- **Your objective**: Leave the pictures aside and give back every entry below word for word.

(Collected data)
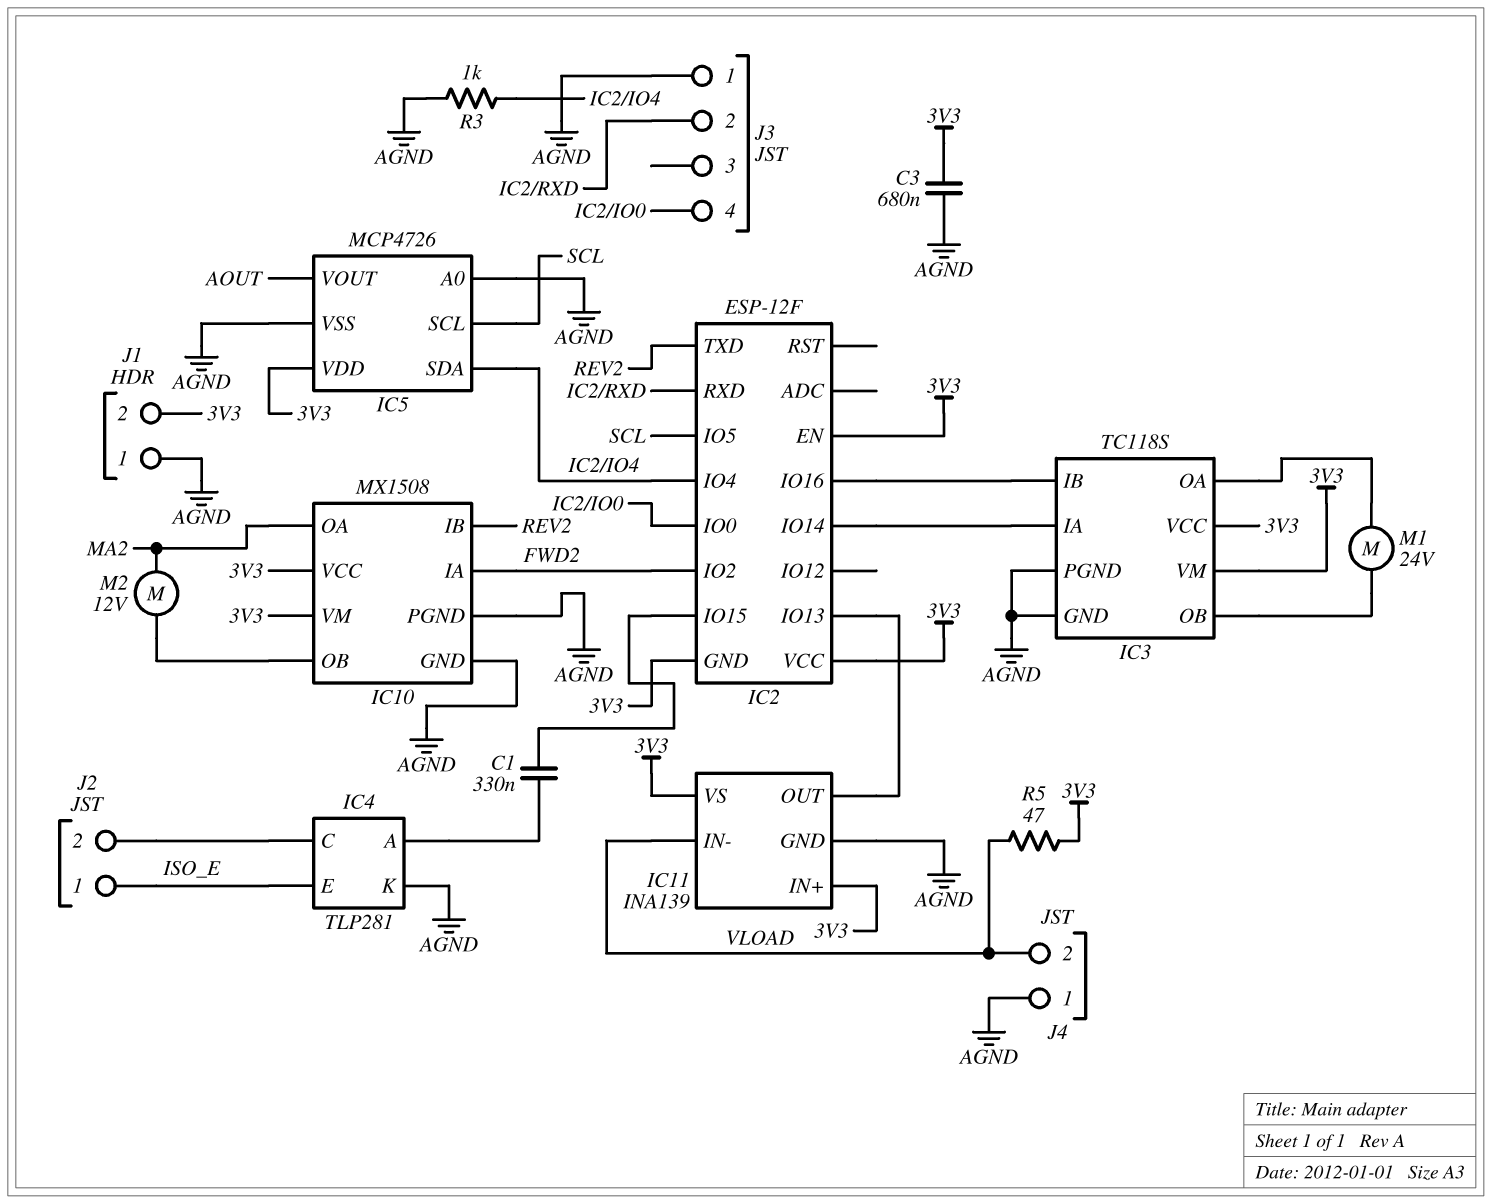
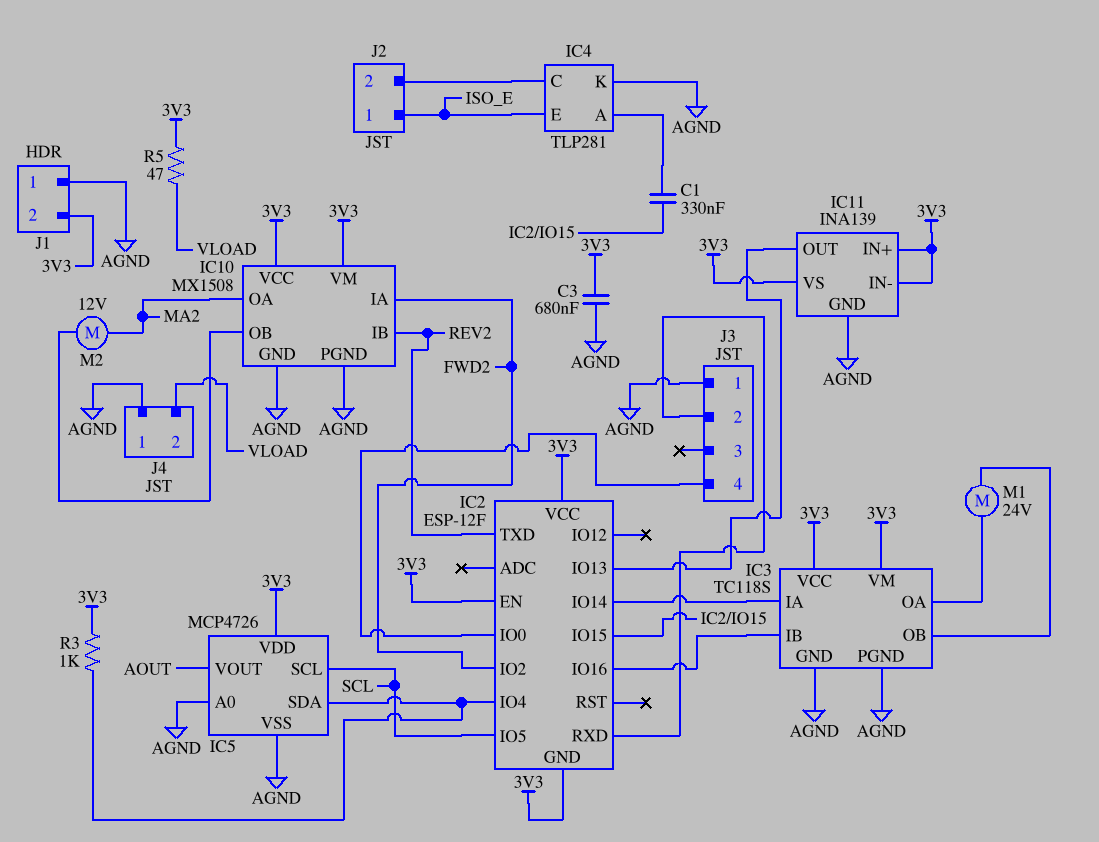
IC11 pin IN-: VLOAD -> 3V3
R3: 1k (AGND, IC2/IO4) -> 1k (3V3, IC2/IO4)

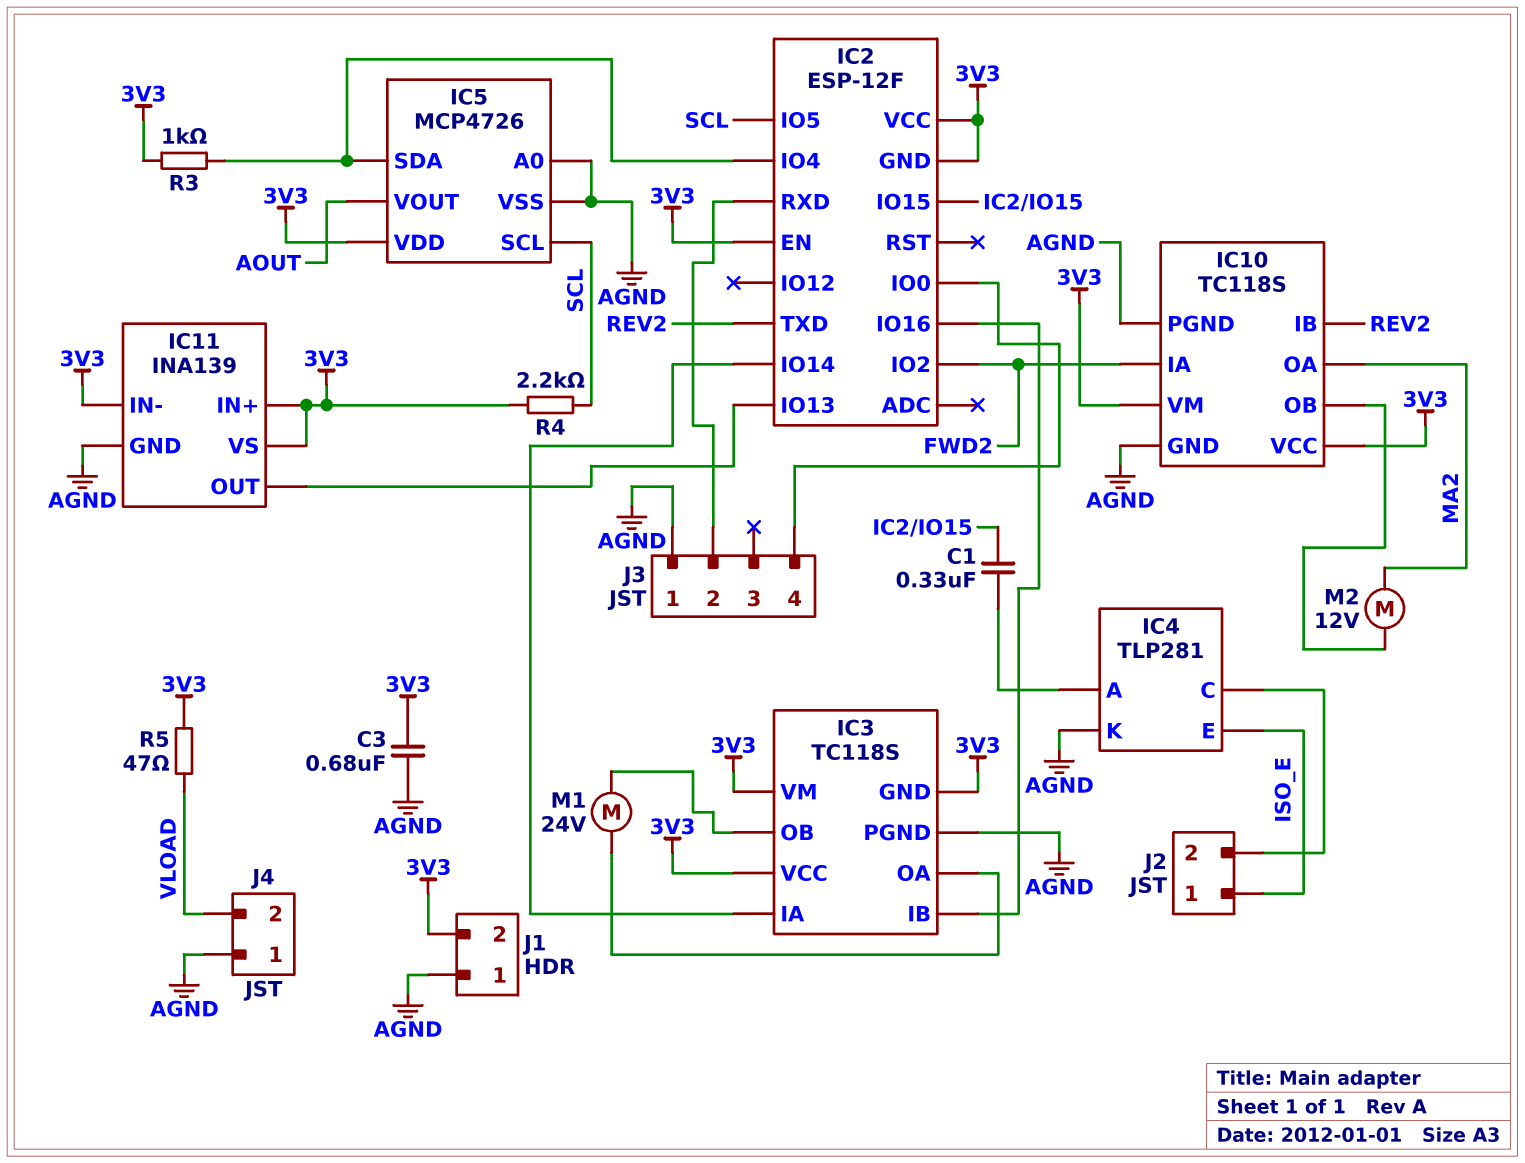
IC3 pin GND: AGND -> 3V3
IC10: MX1508 -> TC118S
R4: none -> 2.2k (3V3, SCL)

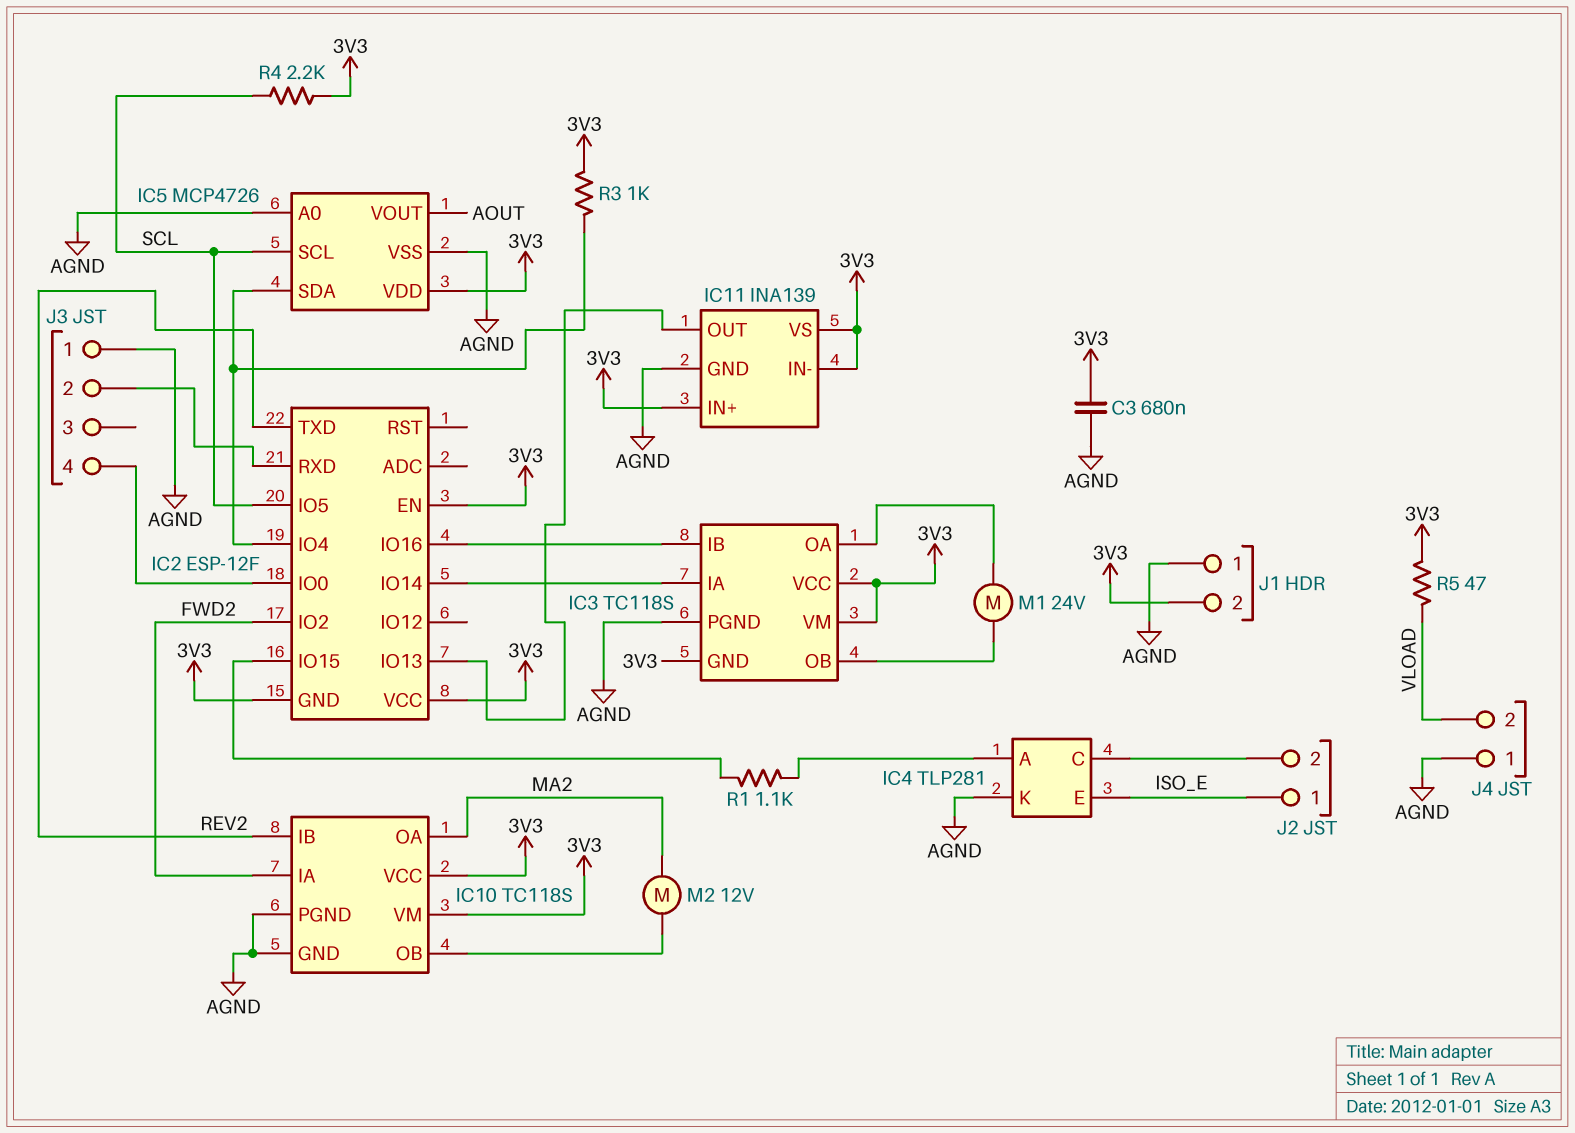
C1: 330nF (IC2/IO15, IC4/A) -> none
R1: none -> 1.1k (IC2/IO15, IC4/A)

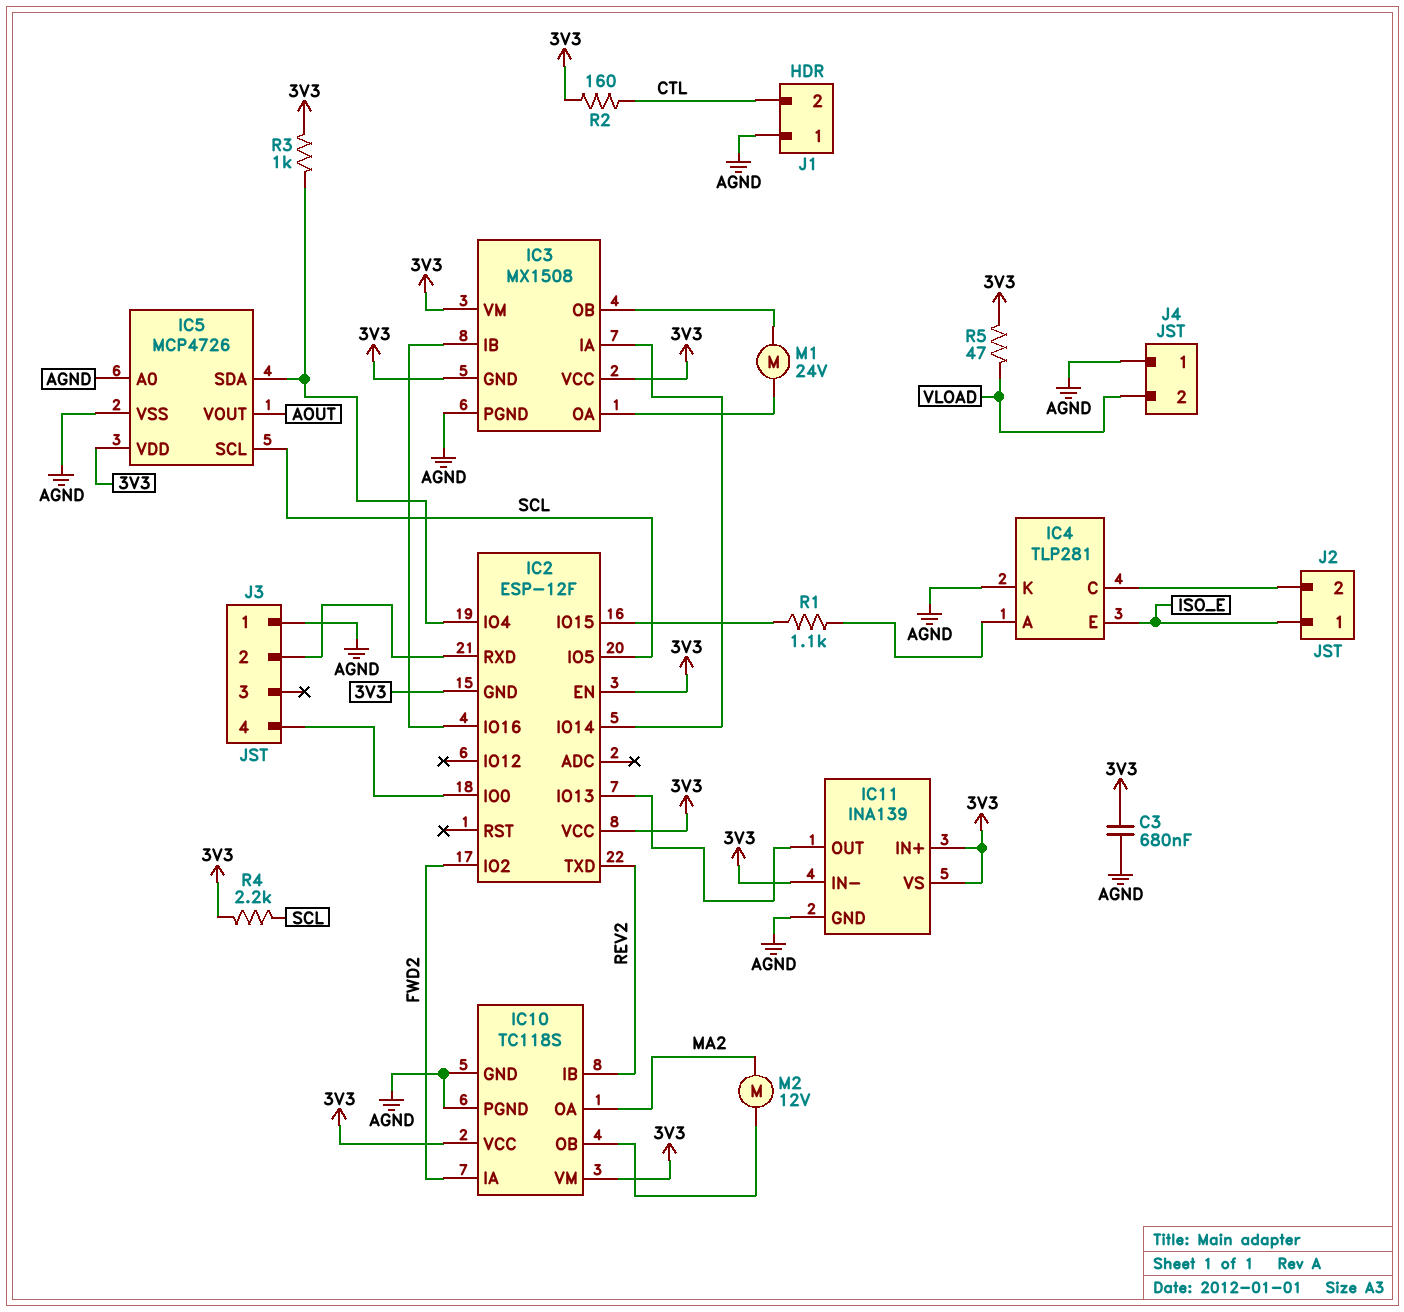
IC3: TC118S -> MX1508
J1 pin 2: 3V3 -> CTL
R2: none -> 160 (3V3, CTL)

- **Exercise result**:
IC11 pin IN-: VLOAD -> 3V3
R3: 1k (AGND, IC2/IO4) -> 1k (3V3, IC2/IO4)

IC3 pin GND: AGND -> 3V3
IC10: MX1508 -> TC118S
R4: none -> 2.2k (3V3, SCL)

C1: 330nF (IC2/IO15, IC4/A) -> none
R1: none -> 1.1k (IC2/IO15, IC4/A)

IC3: TC118S -> MX1508
J1 pin 2: 3V3 -> CTL
R2: none -> 160 (3V3, CTL)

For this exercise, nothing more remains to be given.